Leave the pictures out. Retype exactly the lines below from the one containing "brown boat: [184,136,259,198]" through the one containing "orange spoon: [82,242,159,263]", and no others.
***** Provided material
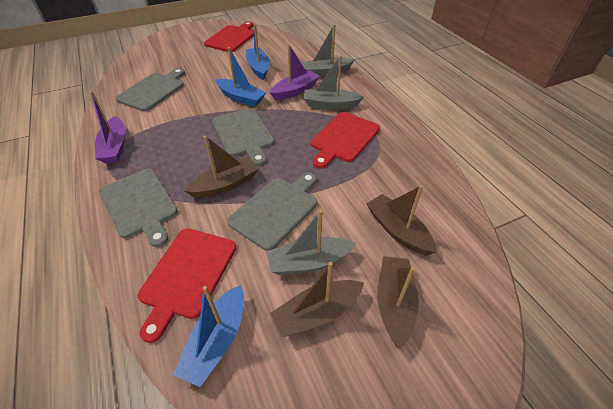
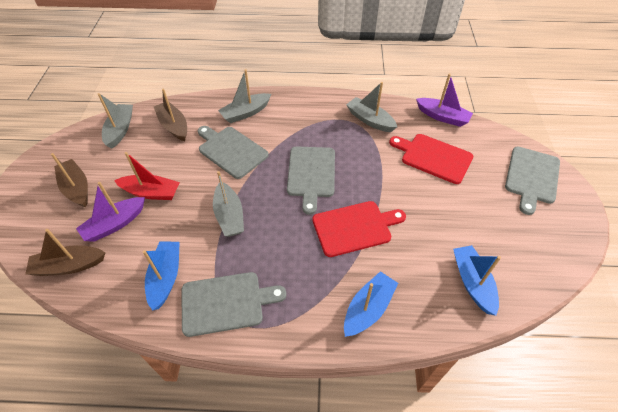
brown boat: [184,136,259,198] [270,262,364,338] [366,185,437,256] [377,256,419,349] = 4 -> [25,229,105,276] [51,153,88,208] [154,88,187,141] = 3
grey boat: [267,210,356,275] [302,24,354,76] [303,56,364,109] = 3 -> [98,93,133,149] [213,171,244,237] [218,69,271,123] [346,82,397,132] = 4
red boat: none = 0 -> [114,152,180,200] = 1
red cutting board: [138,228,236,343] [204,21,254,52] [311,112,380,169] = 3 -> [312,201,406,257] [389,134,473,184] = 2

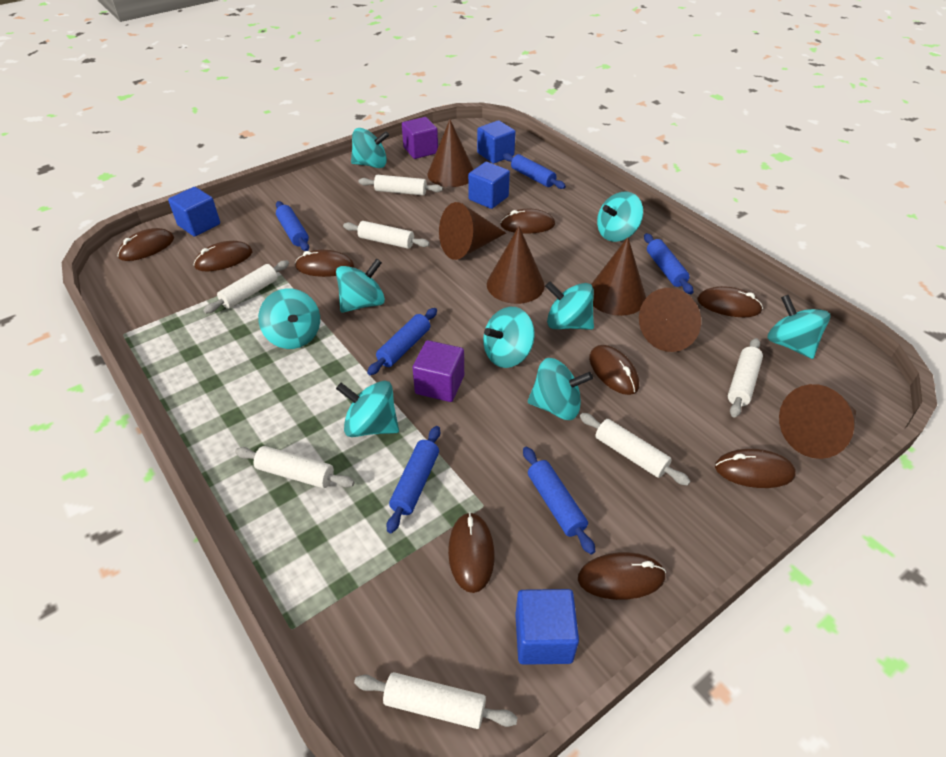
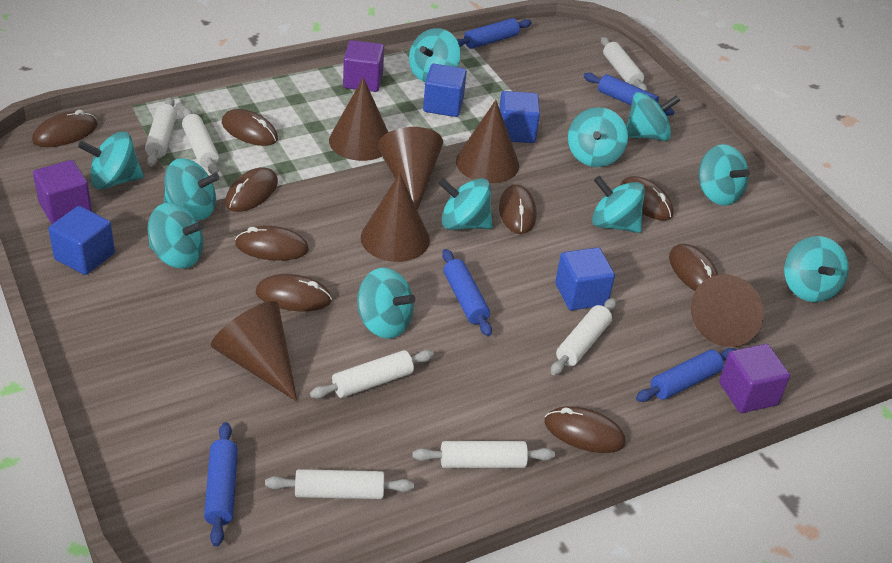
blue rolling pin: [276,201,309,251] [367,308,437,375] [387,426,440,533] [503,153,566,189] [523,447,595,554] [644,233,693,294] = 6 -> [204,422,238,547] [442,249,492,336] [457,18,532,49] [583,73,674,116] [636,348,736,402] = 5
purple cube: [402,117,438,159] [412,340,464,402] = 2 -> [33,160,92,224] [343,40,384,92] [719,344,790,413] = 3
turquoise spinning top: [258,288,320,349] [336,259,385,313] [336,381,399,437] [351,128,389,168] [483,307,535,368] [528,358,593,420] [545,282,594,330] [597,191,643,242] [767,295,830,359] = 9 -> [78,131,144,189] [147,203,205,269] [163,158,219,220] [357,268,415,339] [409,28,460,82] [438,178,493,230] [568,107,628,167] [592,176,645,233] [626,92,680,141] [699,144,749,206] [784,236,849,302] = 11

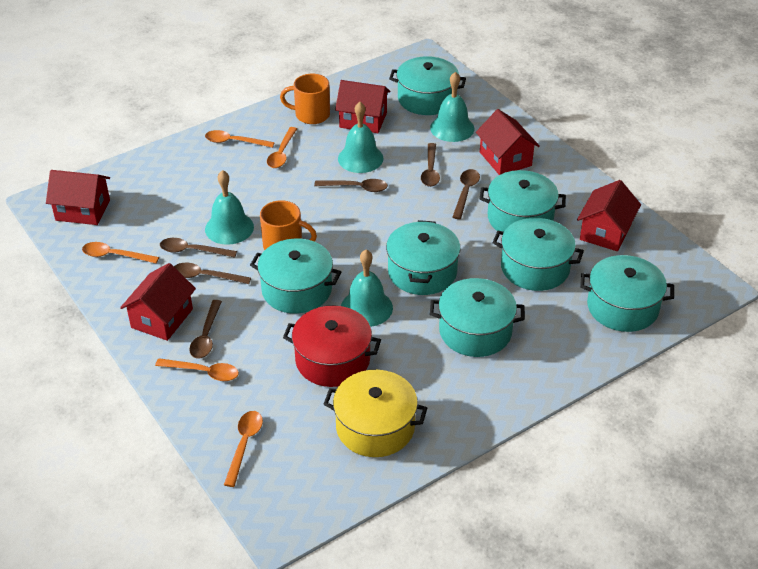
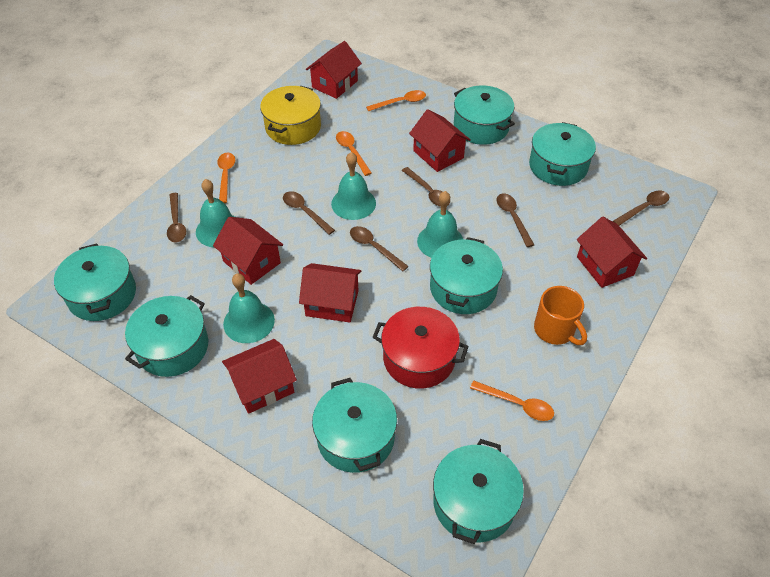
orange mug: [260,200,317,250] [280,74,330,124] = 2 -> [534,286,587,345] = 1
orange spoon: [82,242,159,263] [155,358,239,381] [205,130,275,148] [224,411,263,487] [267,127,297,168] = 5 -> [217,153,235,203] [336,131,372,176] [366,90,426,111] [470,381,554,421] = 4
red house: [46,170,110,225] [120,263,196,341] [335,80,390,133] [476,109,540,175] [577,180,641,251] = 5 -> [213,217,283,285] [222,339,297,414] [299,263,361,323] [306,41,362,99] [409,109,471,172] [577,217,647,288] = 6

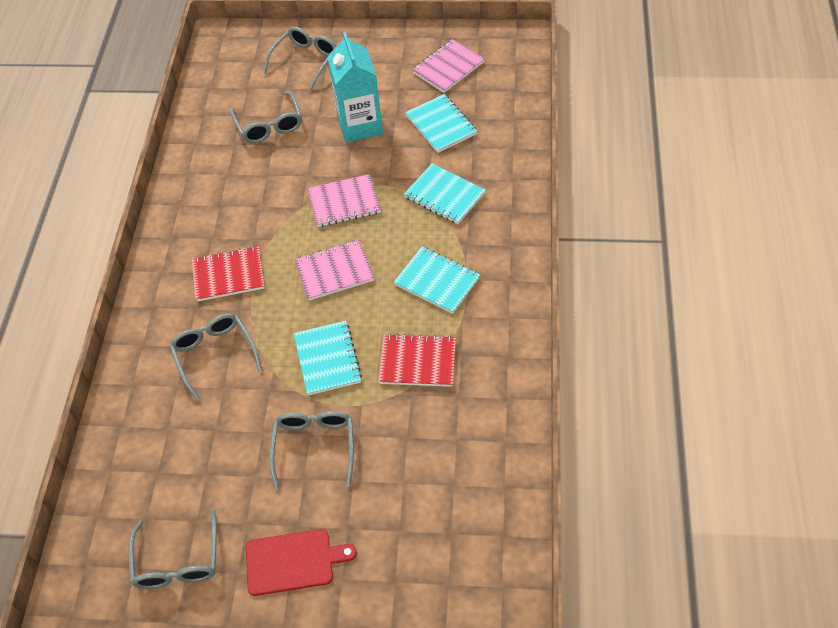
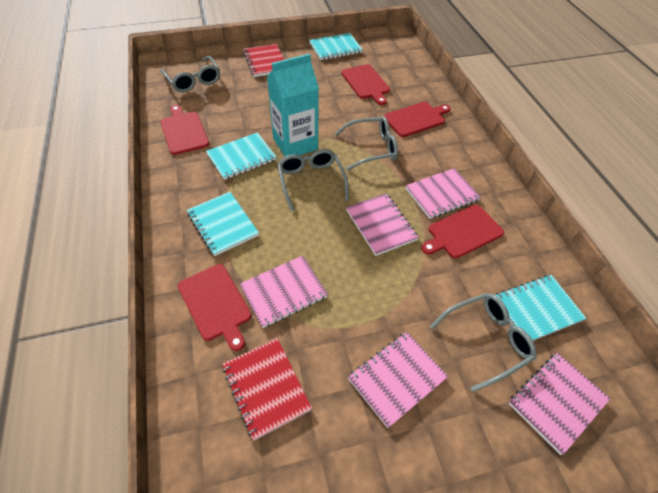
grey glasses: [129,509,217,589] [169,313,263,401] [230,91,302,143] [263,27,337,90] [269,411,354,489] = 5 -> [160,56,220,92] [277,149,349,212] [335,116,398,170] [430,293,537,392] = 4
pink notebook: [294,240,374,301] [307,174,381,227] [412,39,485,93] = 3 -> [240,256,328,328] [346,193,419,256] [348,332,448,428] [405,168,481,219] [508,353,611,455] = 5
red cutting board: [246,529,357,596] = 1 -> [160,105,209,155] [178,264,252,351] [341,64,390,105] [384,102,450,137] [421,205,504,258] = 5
**********
***** Provided material
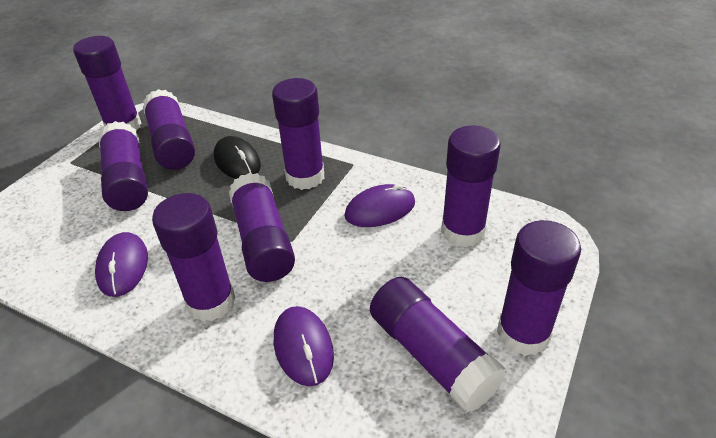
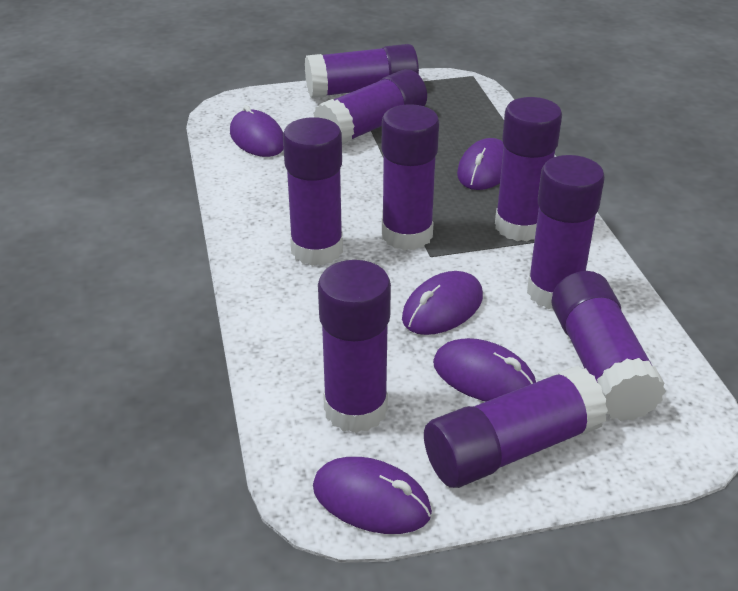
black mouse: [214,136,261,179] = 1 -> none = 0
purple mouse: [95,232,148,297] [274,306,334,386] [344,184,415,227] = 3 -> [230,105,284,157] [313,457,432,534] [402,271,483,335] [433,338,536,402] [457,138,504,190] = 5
**********
***** Provided material
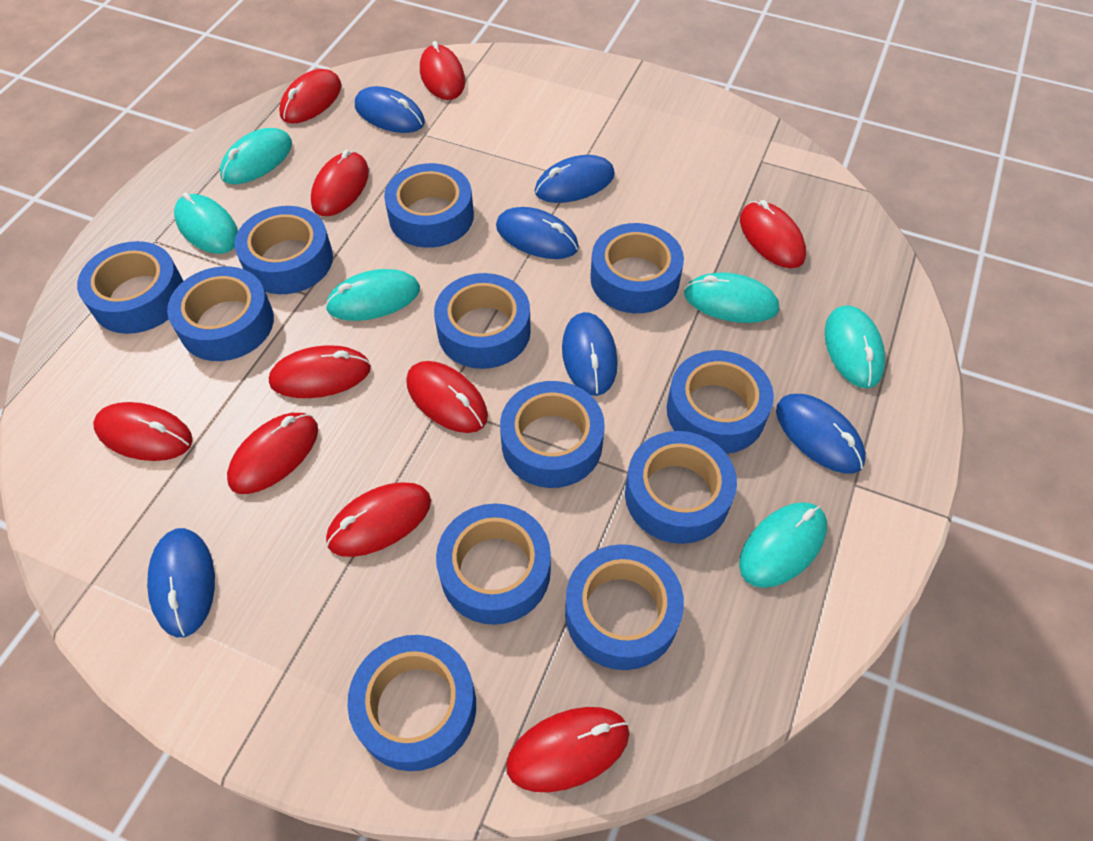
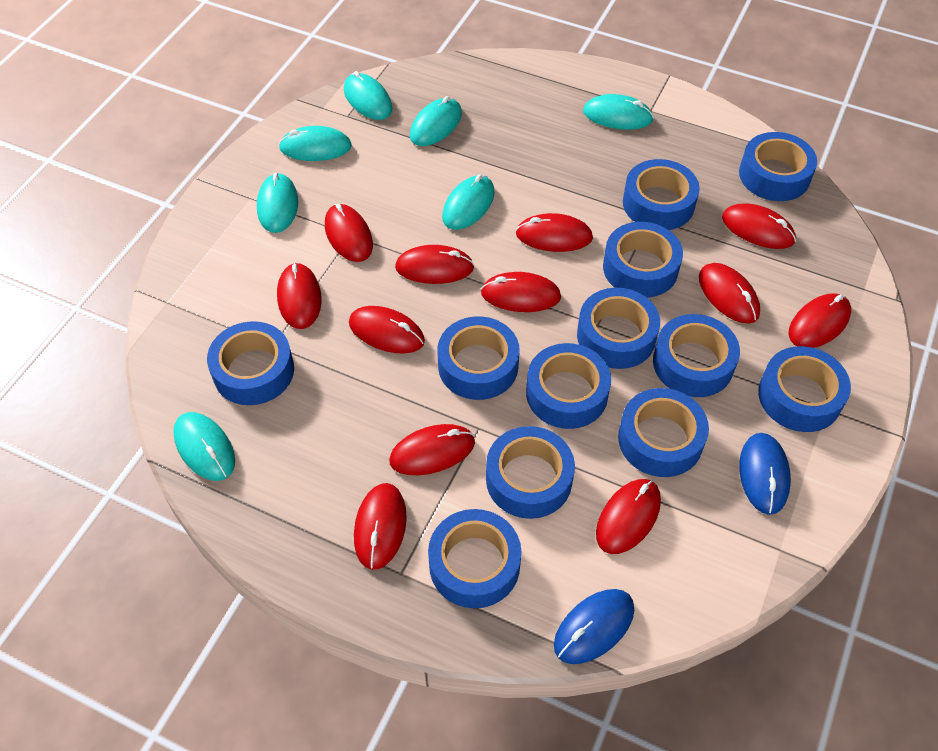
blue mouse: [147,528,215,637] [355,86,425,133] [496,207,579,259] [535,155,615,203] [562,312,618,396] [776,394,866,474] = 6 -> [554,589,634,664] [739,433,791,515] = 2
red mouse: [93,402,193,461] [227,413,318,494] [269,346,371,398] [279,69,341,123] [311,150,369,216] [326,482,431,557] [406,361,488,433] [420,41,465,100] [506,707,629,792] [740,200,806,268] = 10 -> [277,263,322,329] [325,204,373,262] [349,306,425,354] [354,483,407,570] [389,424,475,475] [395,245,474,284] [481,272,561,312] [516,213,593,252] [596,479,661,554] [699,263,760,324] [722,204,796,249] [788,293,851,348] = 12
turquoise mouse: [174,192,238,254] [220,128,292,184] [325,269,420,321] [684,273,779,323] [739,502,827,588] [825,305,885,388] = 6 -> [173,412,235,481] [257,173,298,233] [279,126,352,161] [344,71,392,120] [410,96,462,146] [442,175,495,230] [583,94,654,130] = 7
**********
▶ [Response]:
brown boat: [184,136,259,198] [270,262,364,338] [366,185,437,256] [377,256,419,349] = 4 -> [25,229,105,276] [51,153,88,208] [154,88,187,141] = 3
grey boat: [267,210,356,275] [302,24,354,76] [303,56,364,109] = 3 -> [98,93,133,149] [213,171,244,237] [218,69,271,123] [346,82,397,132] = 4
red boat: none = 0 -> [114,152,180,200] = 1
red cutting board: [138,228,236,343] [204,21,254,52] [311,112,380,169] = 3 -> [312,201,406,257] [389,134,473,184] = 2

blue rolling pin: [276,201,309,251] [367,308,437,375] [387,426,440,533] [503,153,566,189] [523,447,595,554] [644,233,693,294] = 6 -> [204,422,238,547] [442,249,492,336] [457,18,532,49] [583,73,674,116] [636,348,736,402] = 5
purple cube: [402,117,438,159] [412,340,464,402] = 2 -> [33,160,92,224] [343,40,384,92] [719,344,790,413] = 3
turquoise spinning top: [258,288,320,349] [336,259,385,313] [336,381,399,437] [351,128,389,168] [483,307,535,368] [528,358,593,420] [545,282,594,330] [597,191,643,242] [767,295,830,359] = 9 -> [78,131,144,189] [147,203,205,269] [163,158,219,220] [357,268,415,339] [409,28,460,82] [438,178,493,230] [568,107,628,167] [592,176,645,233] [626,92,680,141] [699,144,749,206] [784,236,849,302] = 11

orange mug: [260,200,317,250] [280,74,330,124] = 2 -> [534,286,587,345] = 1
orange spoon: [82,242,159,263] [155,358,239,381] [205,130,275,148] [224,411,263,487] [267,127,297,168] = 5 -> [217,153,235,203] [336,131,372,176] [366,90,426,111] [470,381,554,421] = 4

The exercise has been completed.